> Task to carry out:
Without the images, print all the entries below exactly as given.

----- Data records

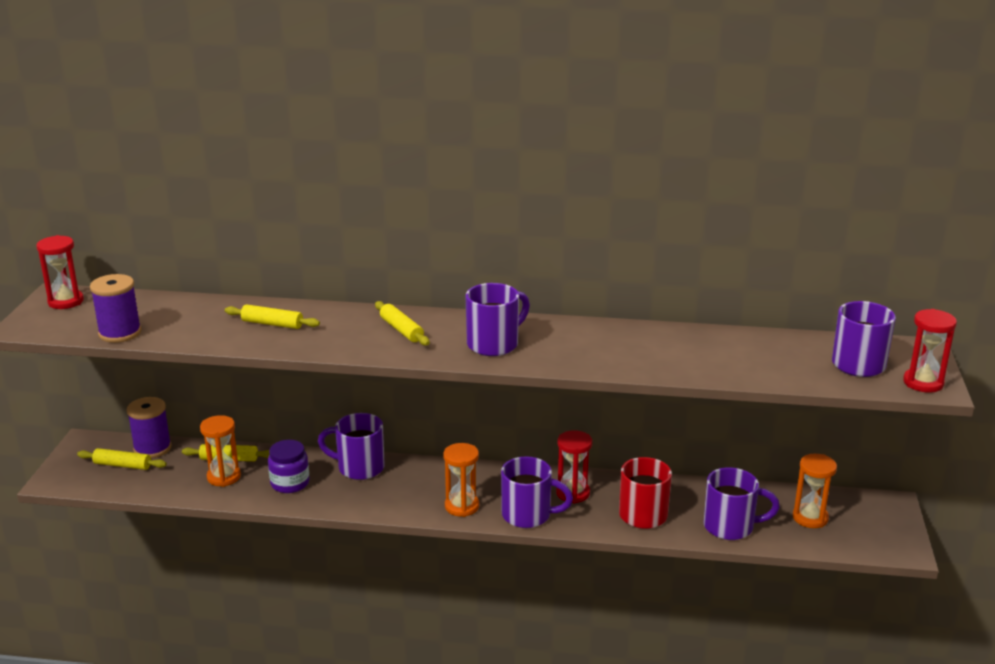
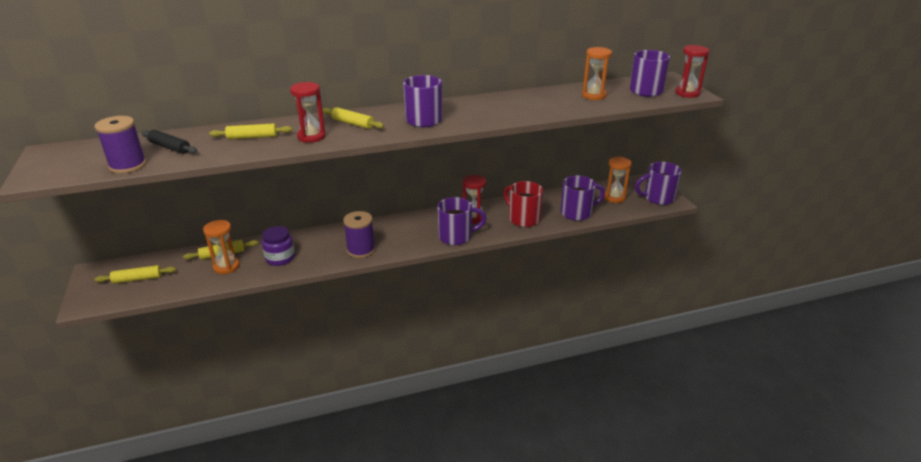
camera: 25 degrees left, 5 degrees up
(66, 301) = (59, 154): red hourglass -> red hourglass (311, 137)
(152, 448) = (155, 262): purple spool -> purple spool (361, 250)
(177, 318) = (170, 147): none -> black rolling pin
(359, 468) = (323, 236): purple mug -> purple mug (657, 198)
(462, 506) = (410, 242): orange hourglass -> orange hourglass (594, 95)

----------

> Response to the exercise:
camera: 25 degrees left, 5 degrees up
(66, 301) = (59, 154): red hourglass -> red hourglass (311, 137)
(152, 448) = (155, 262): purple spool -> purple spool (361, 250)
(177, 318) = (170, 147): none -> black rolling pin
(359, 468) = (323, 236): purple mug -> purple mug (657, 198)
(462, 506) = (410, 242): orange hourglass -> orange hourglass (594, 95)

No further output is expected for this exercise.